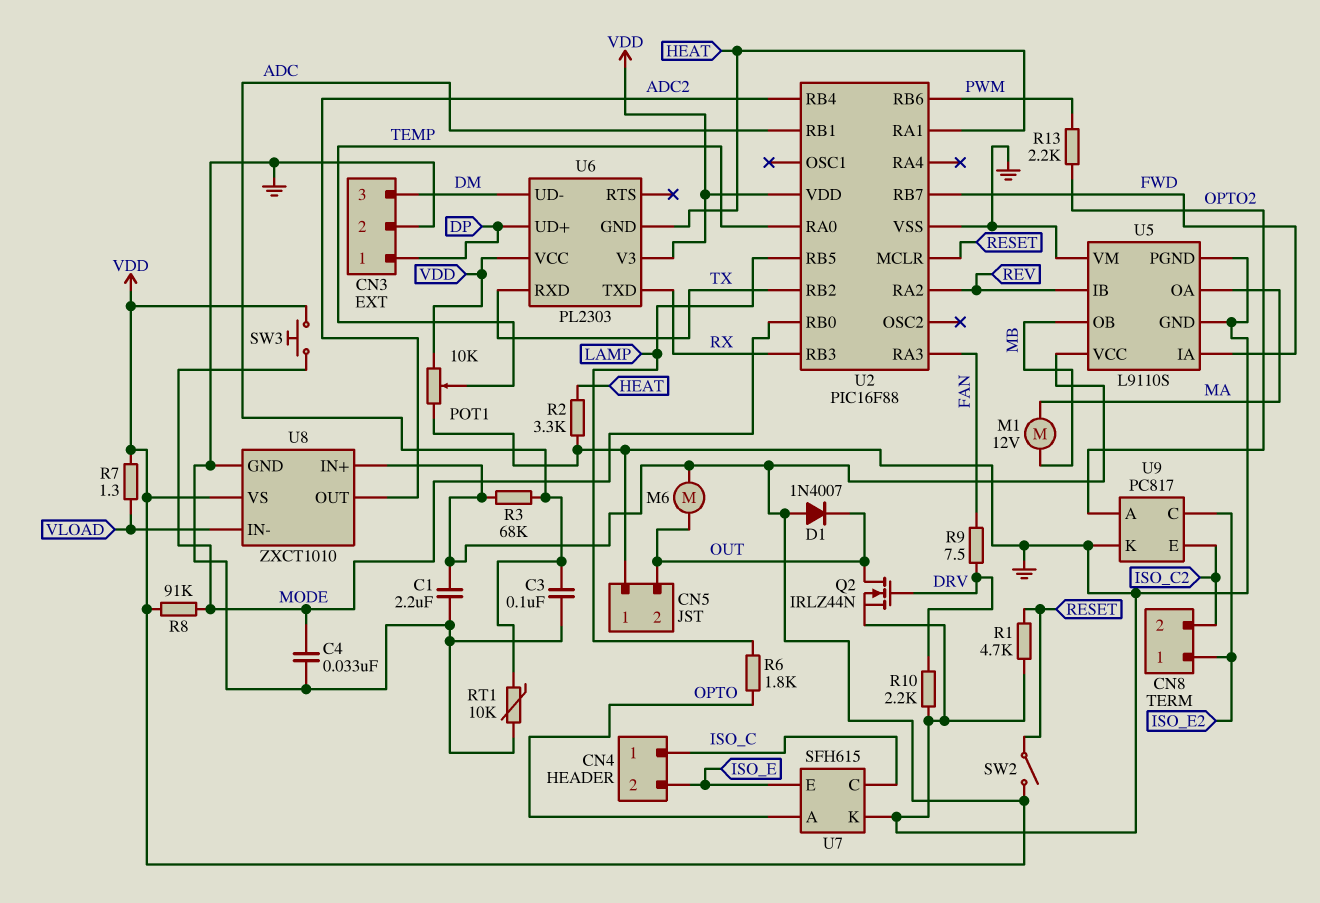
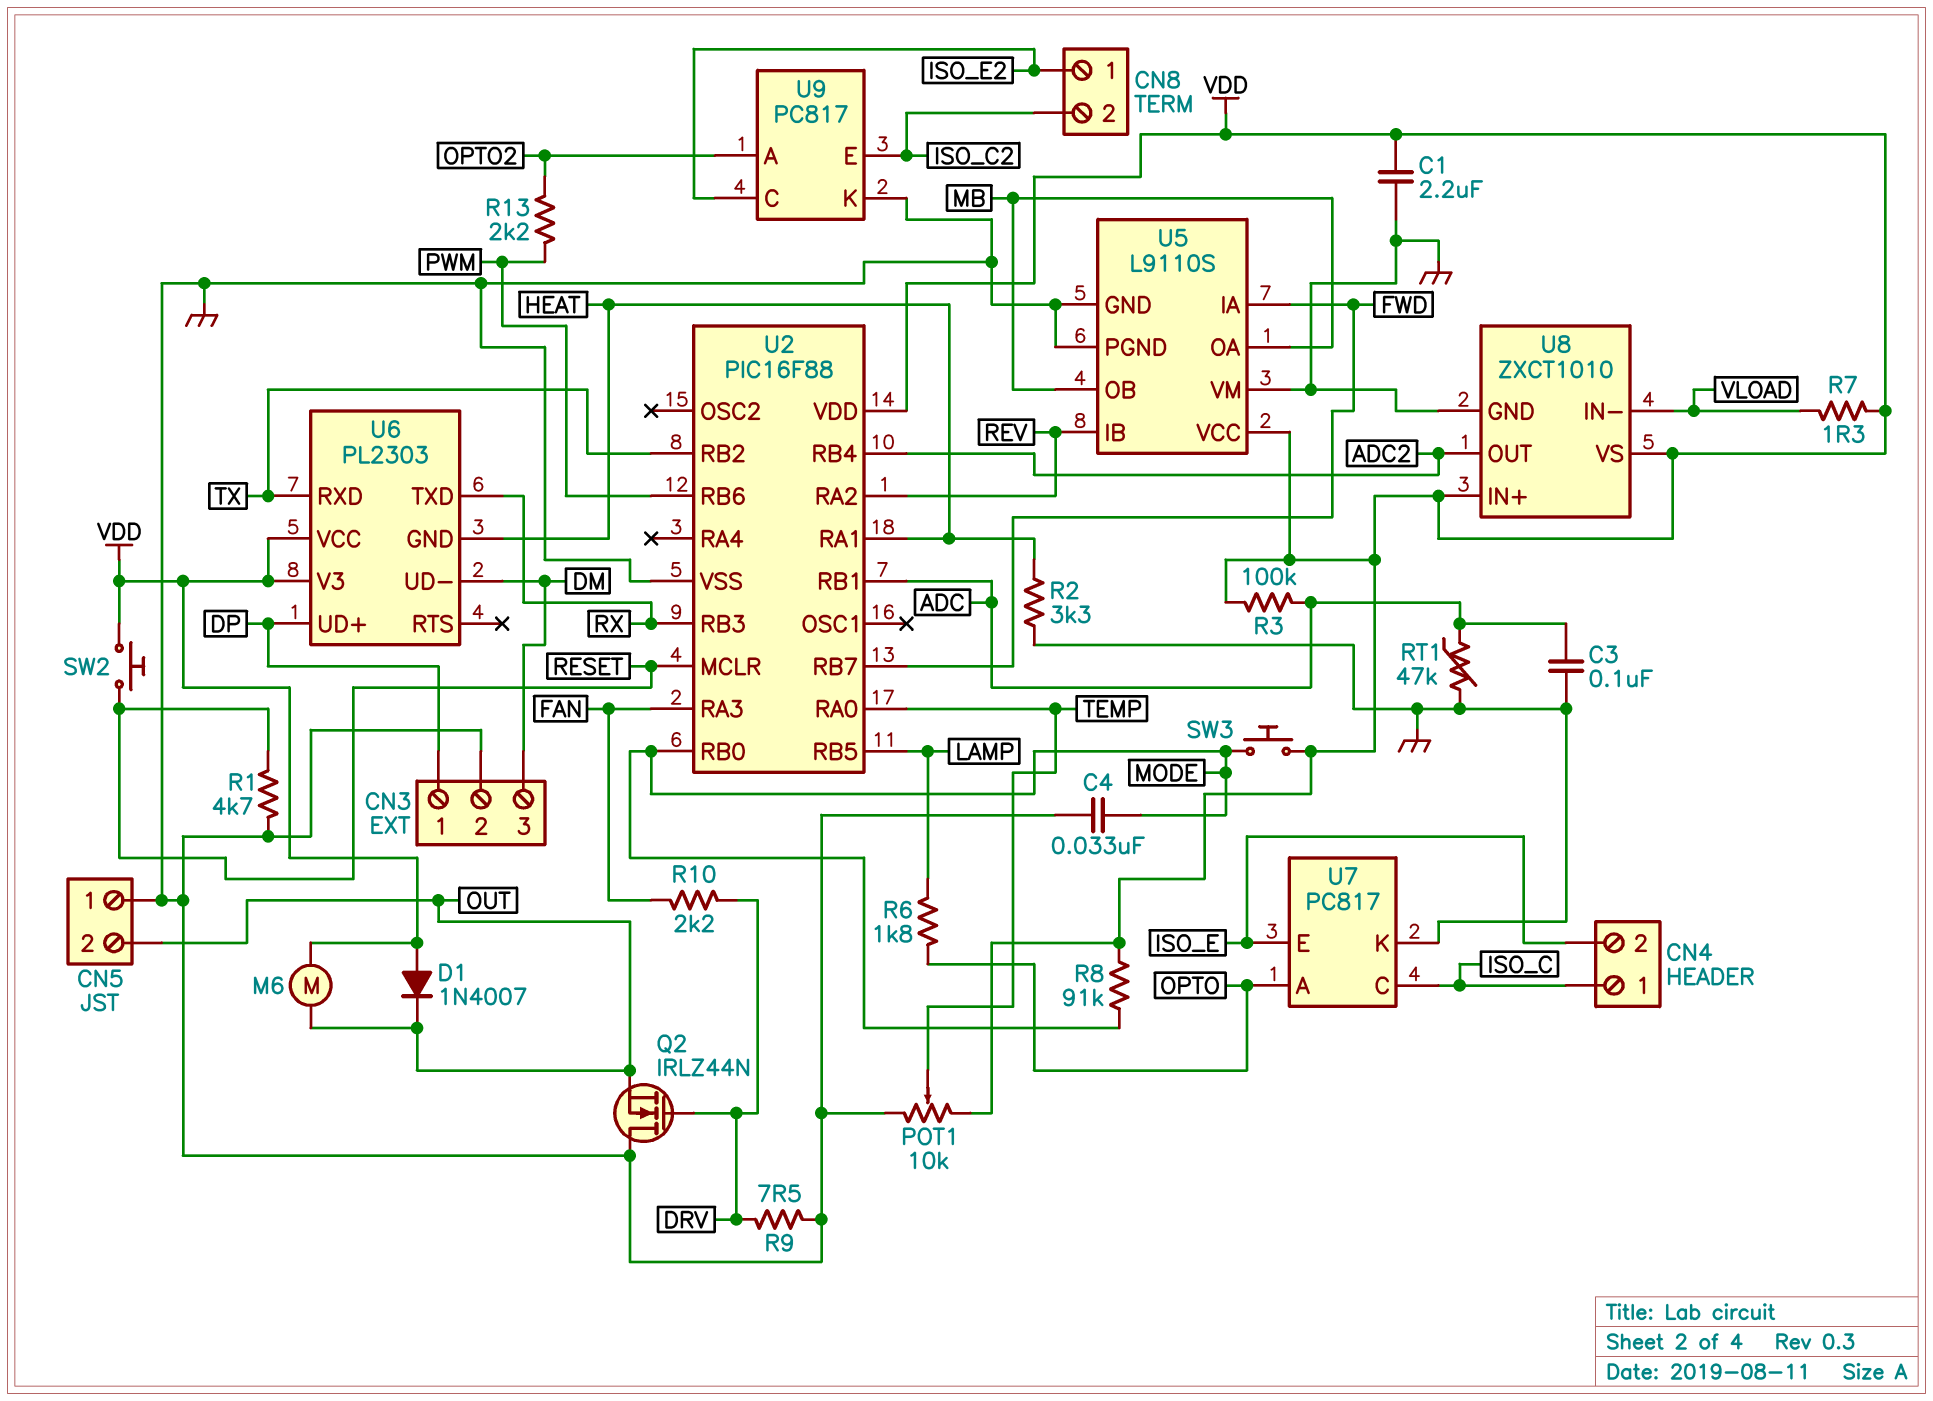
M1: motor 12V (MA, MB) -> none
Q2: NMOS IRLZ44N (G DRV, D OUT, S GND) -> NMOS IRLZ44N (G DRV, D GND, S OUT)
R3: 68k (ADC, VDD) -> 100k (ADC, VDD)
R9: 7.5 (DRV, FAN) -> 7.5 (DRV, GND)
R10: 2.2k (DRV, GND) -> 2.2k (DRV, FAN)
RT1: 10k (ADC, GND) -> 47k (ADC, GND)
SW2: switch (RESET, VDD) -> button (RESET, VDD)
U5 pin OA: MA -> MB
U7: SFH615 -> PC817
——————————
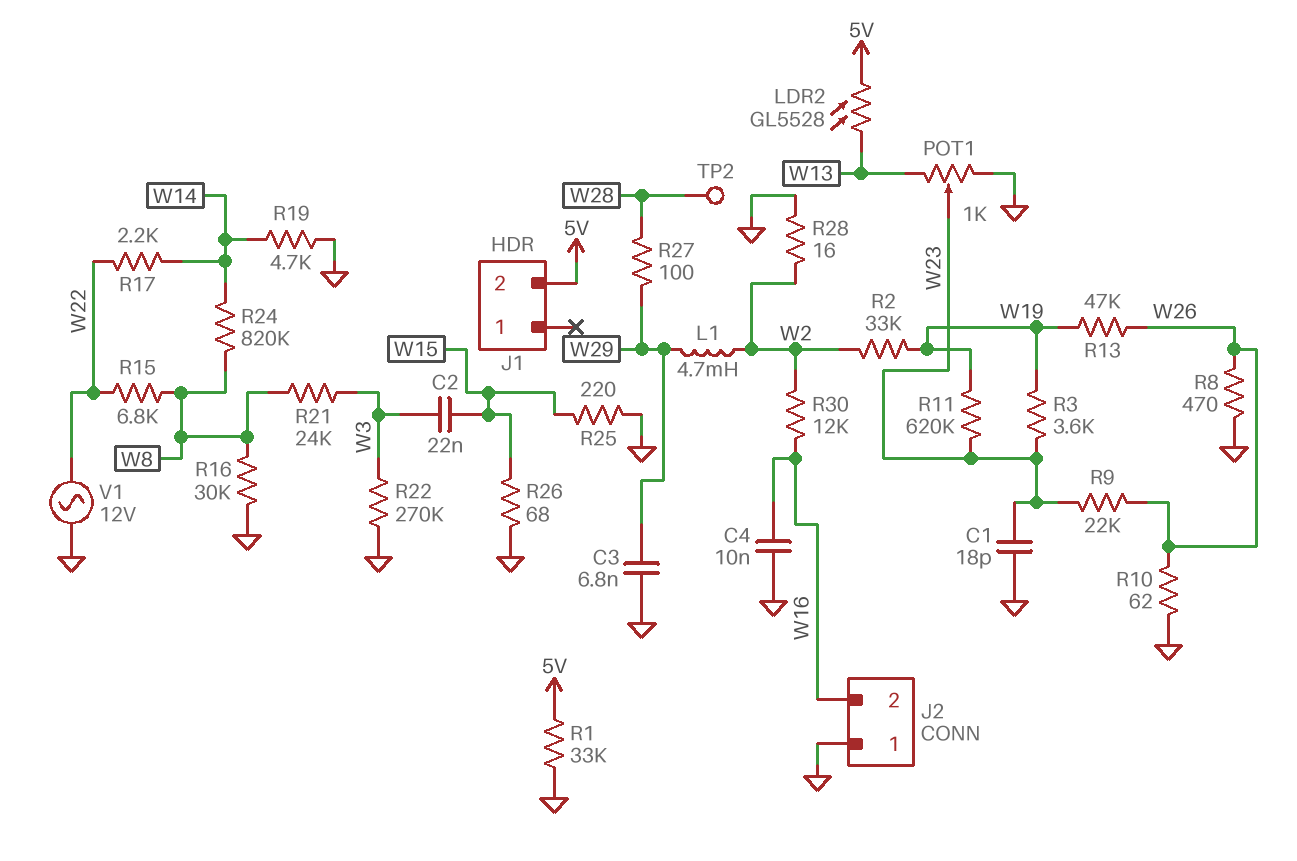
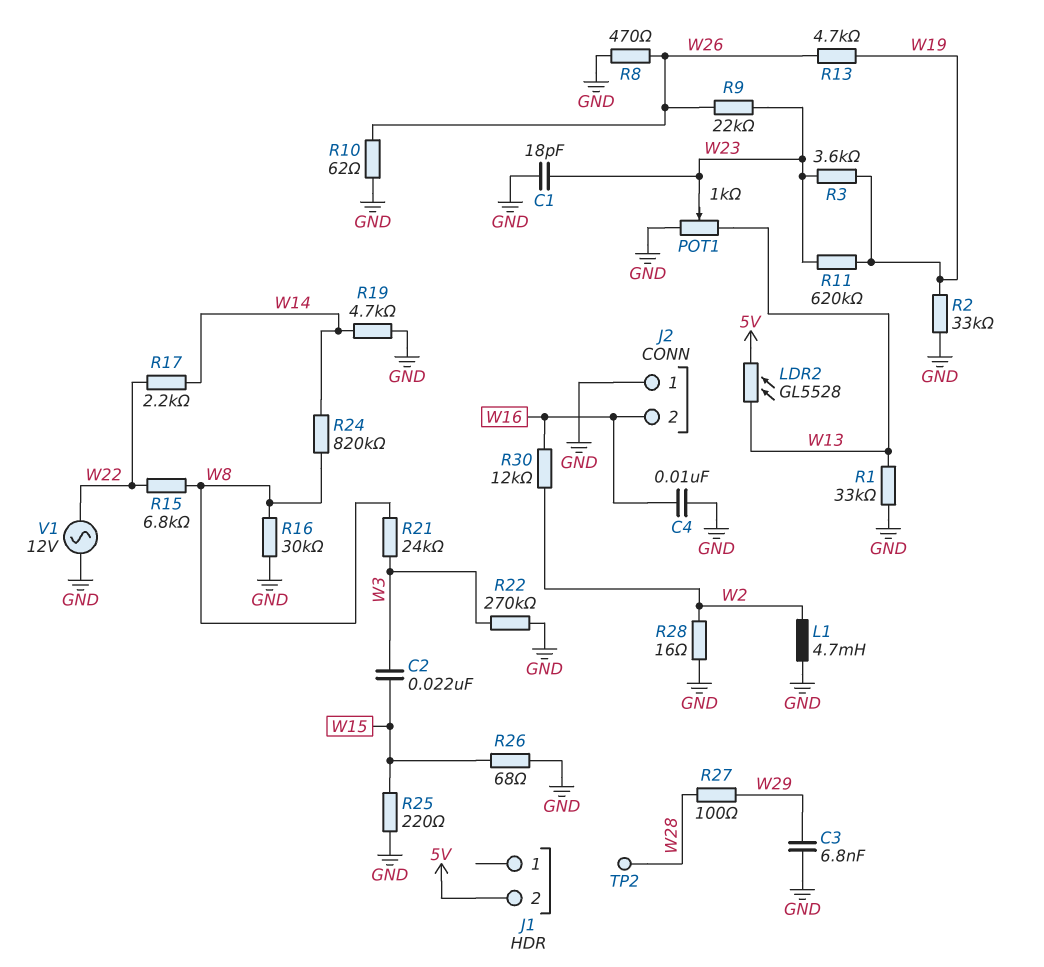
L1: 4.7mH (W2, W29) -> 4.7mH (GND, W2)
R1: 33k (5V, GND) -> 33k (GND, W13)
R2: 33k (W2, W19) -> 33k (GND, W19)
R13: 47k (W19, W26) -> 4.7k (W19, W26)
——————————
• **Exercise**
Out of the data above, set down the lines from the one with "M1: motor 12V (MA, MB) -> none" to the one with "U7: SFH615 -> PC817", both included, exactly as written and with no additions.

• **Task answer**
M1: motor 12V (MA, MB) -> none
Q2: NMOS IRLZ44N (G DRV, D OUT, S GND) -> NMOS IRLZ44N (G DRV, D GND, S OUT)
R3: 68k (ADC, VDD) -> 100k (ADC, VDD)
R9: 7.5 (DRV, FAN) -> 7.5 (DRV, GND)
R10: 2.2k (DRV, GND) -> 2.2k (DRV, FAN)
RT1: 10k (ADC, GND) -> 47k (ADC, GND)
SW2: switch (RESET, VDD) -> button (RESET, VDD)
U5 pin OA: MA -> MB
U7: SFH615 -> PC817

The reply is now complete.